Can you quote the entire listing below word for word, keeping every line as it stands?
-- INPUT ROWS start --
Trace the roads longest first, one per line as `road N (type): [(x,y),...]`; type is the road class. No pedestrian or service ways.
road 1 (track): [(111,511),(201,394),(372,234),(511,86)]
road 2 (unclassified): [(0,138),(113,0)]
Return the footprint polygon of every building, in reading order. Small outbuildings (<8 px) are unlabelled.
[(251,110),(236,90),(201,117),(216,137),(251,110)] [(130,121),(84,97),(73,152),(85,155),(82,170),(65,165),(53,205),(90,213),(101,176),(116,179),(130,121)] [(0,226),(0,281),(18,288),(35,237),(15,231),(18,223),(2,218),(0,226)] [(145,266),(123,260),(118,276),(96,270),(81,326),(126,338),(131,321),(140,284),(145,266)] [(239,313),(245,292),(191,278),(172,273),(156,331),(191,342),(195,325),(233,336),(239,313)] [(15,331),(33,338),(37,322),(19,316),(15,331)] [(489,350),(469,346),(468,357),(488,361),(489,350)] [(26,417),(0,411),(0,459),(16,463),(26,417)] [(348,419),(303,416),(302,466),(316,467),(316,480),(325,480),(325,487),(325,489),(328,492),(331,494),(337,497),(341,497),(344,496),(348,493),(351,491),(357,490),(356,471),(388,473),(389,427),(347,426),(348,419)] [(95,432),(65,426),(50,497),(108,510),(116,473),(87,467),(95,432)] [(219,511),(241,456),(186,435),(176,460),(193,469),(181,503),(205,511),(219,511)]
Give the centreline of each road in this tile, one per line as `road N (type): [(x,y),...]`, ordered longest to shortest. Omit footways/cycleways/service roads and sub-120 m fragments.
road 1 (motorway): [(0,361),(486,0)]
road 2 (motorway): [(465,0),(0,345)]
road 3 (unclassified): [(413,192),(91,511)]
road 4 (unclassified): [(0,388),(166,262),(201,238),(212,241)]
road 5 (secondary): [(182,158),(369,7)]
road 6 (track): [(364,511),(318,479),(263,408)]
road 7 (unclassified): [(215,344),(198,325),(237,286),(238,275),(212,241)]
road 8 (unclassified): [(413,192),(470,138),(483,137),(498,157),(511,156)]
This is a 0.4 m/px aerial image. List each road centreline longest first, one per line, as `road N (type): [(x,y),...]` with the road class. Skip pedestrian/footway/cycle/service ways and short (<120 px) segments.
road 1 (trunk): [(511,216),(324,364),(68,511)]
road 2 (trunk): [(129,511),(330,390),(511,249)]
-- INPUT ROWS end --
RESPONSE BELOW
Trace the roads longest first, one per line as `road N (type): [(x,y),...]`; type is the road class. No pedestrian or service ways.
road 1 (track): [(111,511),(201,394),(372,234),(511,86)]
road 2 (unclassified): [(0,138),(113,0)]
Return the footprint polygon of every building, in reading order. Small outbuildings (<8 px) are unlabelled.
[(251,110),(236,90),(201,117),(216,137),(251,110)] [(130,121),(84,97),(73,152),(85,155),(82,170),(65,165),(53,205),(90,213),(101,176),(116,179),(130,121)] [(0,226),(0,281),(18,288),(35,237),(15,231),(18,223),(2,218),(0,226)] [(145,266),(123,260),(118,276),(96,270),(81,326),(126,338),(131,321),(140,284),(145,266)] [(239,313),(245,292),(191,278),(172,273),(156,331),(191,342),(195,325),(233,336),(239,313)] [(15,331),(33,338),(37,322),(19,316),(15,331)] [(489,350),(469,346),(468,357),(488,361),(489,350)] [(26,417),(0,411),(0,459),(16,463),(26,417)] [(348,419),(303,416),(302,466),(316,467),(316,480),(325,480),(325,487),(325,489),(328,492),(331,494),(337,497),(341,497),(344,496),(348,493),(351,491),(357,490),(356,471),(388,473),(389,427),(347,426),(348,419)] [(95,432),(65,426),(50,497),(108,510),(116,473),(87,467),(95,432)] [(219,511),(241,456),(186,435),(176,460),(193,469),(181,503),(205,511),(219,511)]
Give the centreline of each road in this tile, one per line as `road N (type): [(x,y),...]`, ordered longest to shortest. Omit footways/cycleways/service roads and sub-120 m fragments.
road 1 (motorway): [(0,361),(486,0)]
road 2 (motorway): [(465,0),(0,345)]
road 3 (unclassified): [(413,192),(91,511)]
road 4 (unclassified): [(0,388),(166,262),(201,238),(212,241)]
road 5 (secondary): [(182,158),(369,7)]
road 6 (track): [(364,511),(318,479),(263,408)]
road 7 (unclassified): [(215,344),(198,325),(237,286),(238,275),(212,241)]
road 8 (unclassified): [(413,192),(470,138),(483,137),(498,157),(511,156)]
This is a 0.4 m/px aerial image. List each road centreline longest first, one per line, as `road N (type): [(x,y),...]` with the road class. Skip pedestrian/footway/cycle/service ways and short (<120 px) segments.
road 1 (trunk): [(511,216),(324,364),(68,511)]
road 2 (trunk): [(129,511),(330,390),(511,249)]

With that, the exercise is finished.